• _Goal of the exercise_
Filter out every line below that lacks "signals", and copy the rest.

Data extracted from a collection:
+ + + +

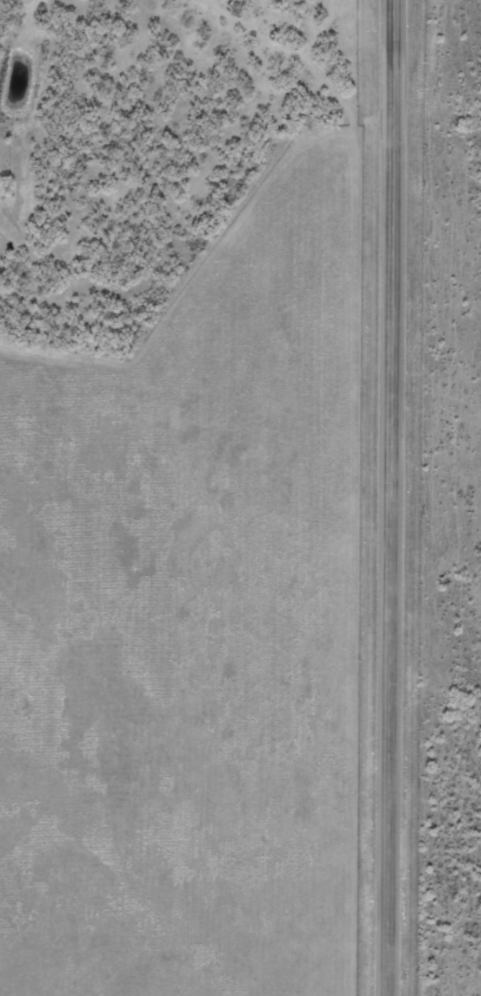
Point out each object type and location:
road: (387, 498)

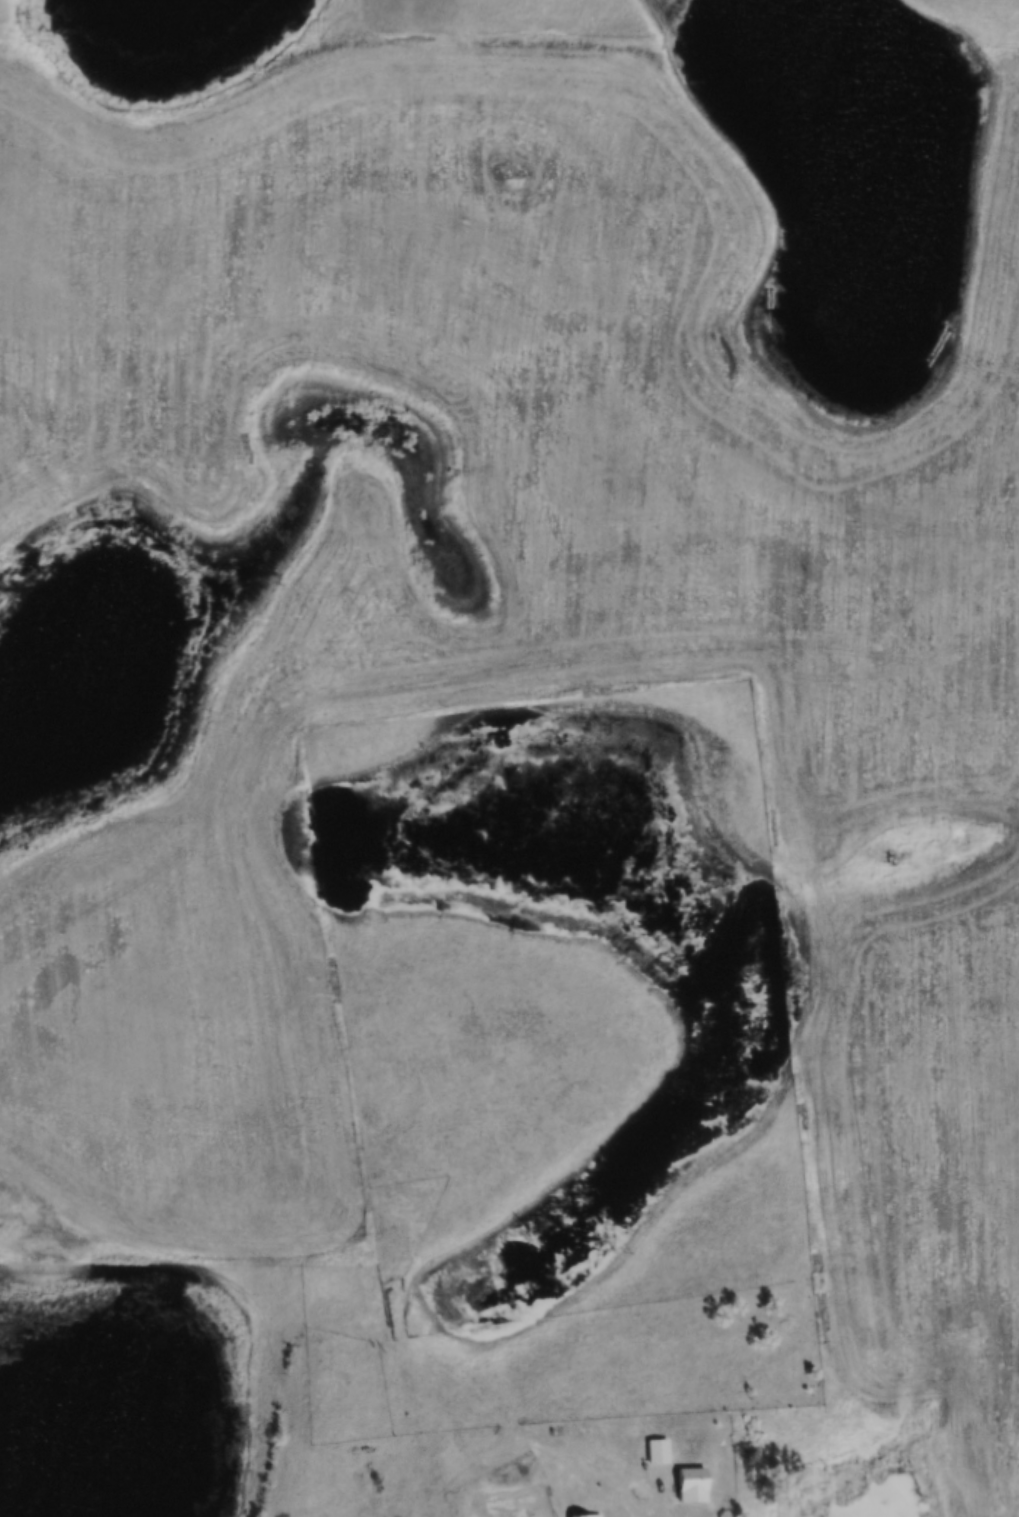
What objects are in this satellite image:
building: (658, 1452)
road: (637, 1478)
building: (692, 1486)
building: (585, 1516)

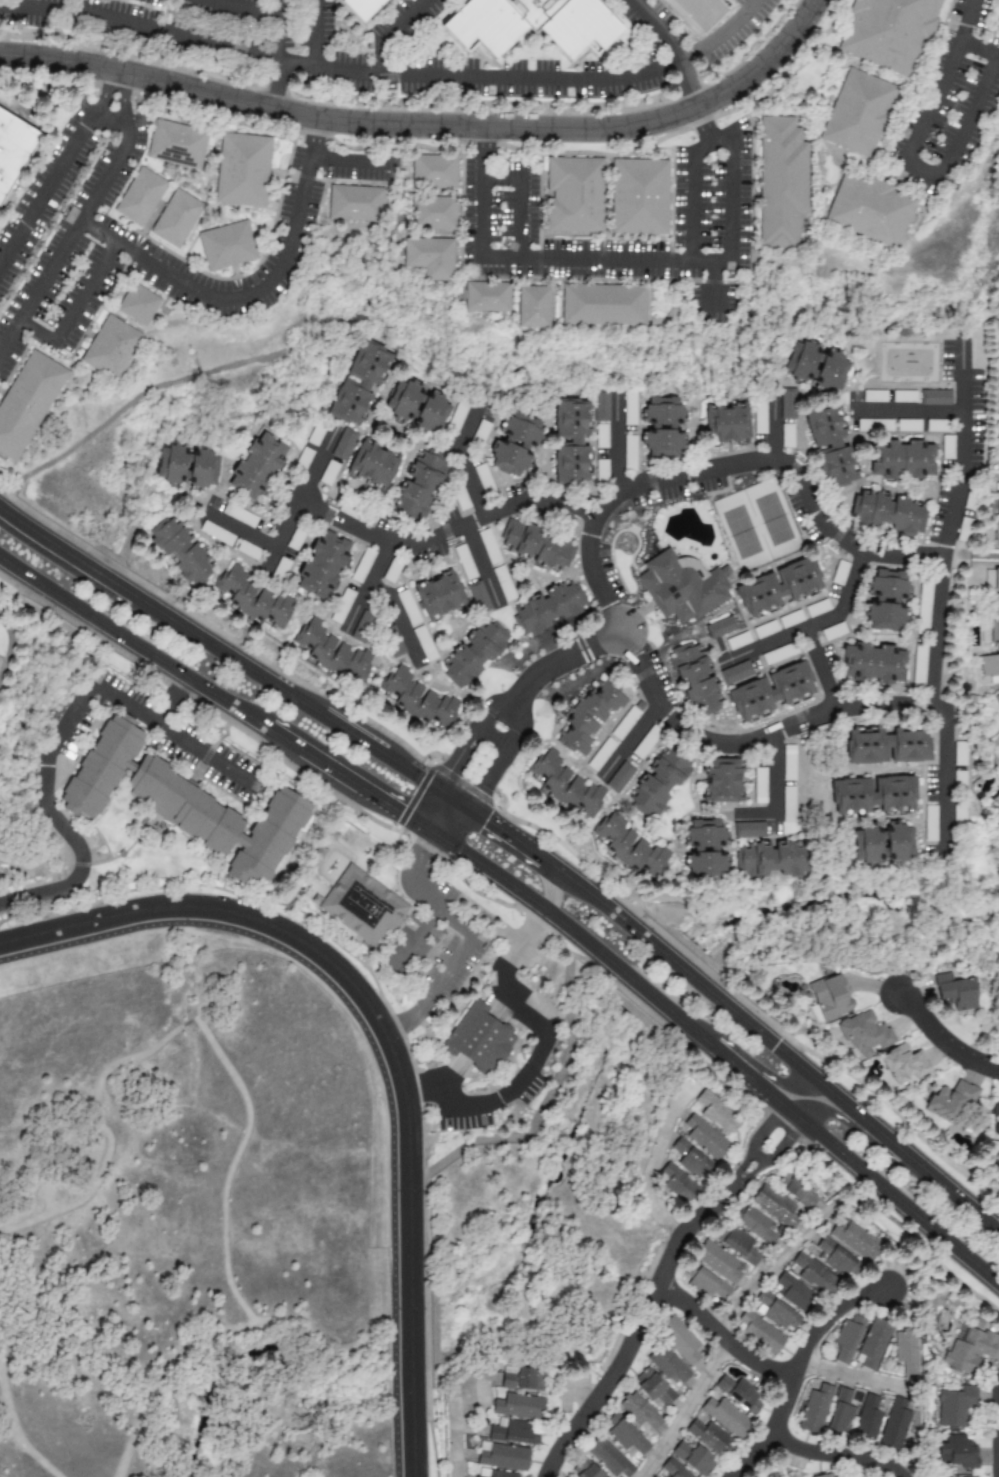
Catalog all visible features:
road: (39, 6)
building: (368, 7)
road: (240, 8)
building: (707, 10)
road: (964, 21)
building: (537, 24)
road: (392, 31)
road: (280, 32)
building: (890, 32)
road: (314, 33)
road: (176, 36)
building: (920, 55)
road: (686, 58)
road: (100, 90)
road: (125, 102)
building: (859, 113)
road: (701, 114)
road: (429, 126)
building: (179, 144)
building: (13, 149)
road: (350, 160)
road: (112, 162)
building: (245, 171)
building: (437, 173)
road: (939, 174)
building: (782, 179)
road: (45, 186)
building: (578, 195)
road: (522, 197)
building: (644, 197)
building: (142, 198)
road: (728, 201)
building: (358, 204)
building: (869, 210)
building: (436, 214)
building: (178, 220)
building: (230, 247)
building: (433, 258)
road: (714, 271)
road: (179, 283)
building: (489, 298)
building: (140, 305)
building: (607, 305)
building: (537, 306)
road: (73, 309)
building: (113, 349)
building: (817, 369)
building: (362, 386)
road: (138, 395)
building: (874, 396)
building: (934, 398)
building: (27, 404)
building: (787, 405)
building: (601, 406)
building: (629, 408)
road: (911, 410)
building: (421, 411)
building: (457, 417)
building: (760, 417)
road: (777, 419)
building: (733, 426)
building: (908, 426)
building: (998, 429)
building: (481, 431)
building: (669, 431)
building: (315, 434)
building: (786, 435)
building: (601, 436)
road: (621, 437)
building: (577, 443)
building: (343, 444)
building: (946, 447)
building: (523, 448)
building: (830, 449)
building: (629, 450)
building: (305, 456)
road: (464, 458)
building: (903, 463)
building: (998, 466)
building: (261, 469)
building: (190, 470)
building: (378, 471)
building: (328, 473)
building: (482, 475)
building: (423, 486)
road: (304, 498)
building: (998, 507)
building: (888, 514)
building: (239, 515)
road: (448, 529)
road: (243, 531)
building: (996, 533)
building: (216, 534)
building: (294, 540)
building: (540, 549)
building: (184, 552)
road: (971, 556)
road: (593, 557)
building: (464, 563)
road: (480, 564)
building: (362, 566)
building: (326, 569)
building: (390, 573)
building: (839, 573)
road: (81, 577)
building: (996, 579)
building: (503, 583)
road: (370, 585)
building: (779, 591)
building: (683, 592)
road: (941, 592)
building: (478, 597)
building: (449, 600)
building: (257, 602)
building: (890, 603)
building: (996, 605)
building: (342, 606)
building: (407, 608)
building: (817, 608)
road: (154, 609)
building: (552, 611)
road: (399, 619)
building: (790, 619)
building: (362, 627)
building: (720, 627)
road: (812, 627)
building: (765, 630)
building: (833, 632)
building: (994, 632)
building: (737, 641)
road: (132, 644)
building: (336, 653)
building: (778, 654)
building: (481, 655)
road: (567, 659)
building: (989, 665)
building: (877, 666)
building: (918, 666)
road: (824, 668)
building: (735, 673)
building: (701, 680)
building: (776, 694)
building: (996, 701)
road: (174, 702)
building: (420, 702)
road: (495, 708)
road: (516, 722)
building: (583, 723)
building: (625, 723)
road: (346, 731)
road: (59, 734)
road: (492, 738)
road: (282, 739)
road: (630, 742)
building: (643, 745)
building: (959, 753)
building: (601, 754)
road: (456, 759)
building: (884, 760)
traffic signals: (453, 765)
road: (332, 771)
road: (411, 773)
building: (619, 778)
road: (487, 779)
road: (463, 783)
building: (727, 783)
building: (662, 784)
building: (759, 786)
building: (571, 788)
road: (774, 788)
building: (872, 794)
road: (415, 795)
road: (452, 799)
building: (995, 803)
building: (187, 804)
road: (393, 809)
road: (431, 809)
traffic signals: (394, 810)
traffic signals: (485, 820)
road: (451, 822)
building: (930, 823)
building: (749, 830)
road: (503, 832)
road: (429, 833)
road: (420, 837)
building: (879, 842)
road: (430, 843)
traffic signals: (421, 847)
building: (631, 848)
building: (781, 853)
building: (714, 856)
road: (550, 885)
road: (427, 898)
road: (596, 900)
road: (533, 902)
building: (362, 905)
road: (415, 943)
road: (672, 962)
road: (511, 963)
road: (436, 989)
building: (955, 991)
road: (646, 993)
building: (829, 997)
road: (197, 1013)
road: (188, 1023)
building: (863, 1032)
road: (386, 1037)
building: (484, 1040)
road: (942, 1041)
traffic signals: (775, 1047)
road: (373, 1050)
road: (745, 1057)
building: (902, 1064)
road: (523, 1082)
road: (443, 1085)
building: (949, 1100)
road: (847, 1107)
road: (542, 1109)
building: (716, 1113)
building: (995, 1119)
road: (765, 1127)
road: (96, 1132)
road: (108, 1135)
road: (861, 1135)
building: (705, 1138)
road: (784, 1142)
road: (834, 1149)
road: (757, 1156)
building: (690, 1160)
road: (650, 1162)
road: (741, 1167)
road: (749, 1174)
building: (677, 1184)
building: (799, 1192)
road: (47, 1201)
park: (195, 1214)
building: (756, 1225)
building: (854, 1239)
building: (739, 1245)
building: (838, 1260)
building: (718, 1262)
road: (765, 1266)
road: (227, 1275)
road: (661, 1275)
building: (814, 1275)
building: (705, 1283)
building: (793, 1292)
building: (776, 1312)
road: (823, 1319)
road: (263, 1323)
building: (759, 1333)
building: (847, 1339)
building: (680, 1340)
building: (872, 1344)
building: (906, 1350)
building: (968, 1350)
building: (667, 1366)
road: (767, 1369)
road: (595, 1374)
road: (849, 1377)
building: (521, 1379)
building: (652, 1388)
road: (581, 1389)
building: (739, 1394)
road: (173, 1397)
building: (954, 1406)
building: (518, 1407)
road: (684, 1410)
building: (814, 1410)
building: (639, 1413)
building: (840, 1413)
building: (724, 1417)
road: (11, 1420)
building: (867, 1420)
building: (894, 1425)
road: (573, 1428)
building: (513, 1433)
road: (453, 1434)
building: (625, 1435)
building: (710, 1437)
road: (998, 1446)
building: (956, 1451)
road: (836, 1455)
building: (502, 1457)
building: (607, 1457)
building: (693, 1458)
building: (673, 1469)
building: (585, 1470)
building: (494, 1474)
building: (825, 1475)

+ + + +

• _Output_
traffic signals: (453, 765)
traffic signals: (394, 810)
traffic signals: (485, 820)
traffic signals: (421, 847)
traffic signals: (775, 1047)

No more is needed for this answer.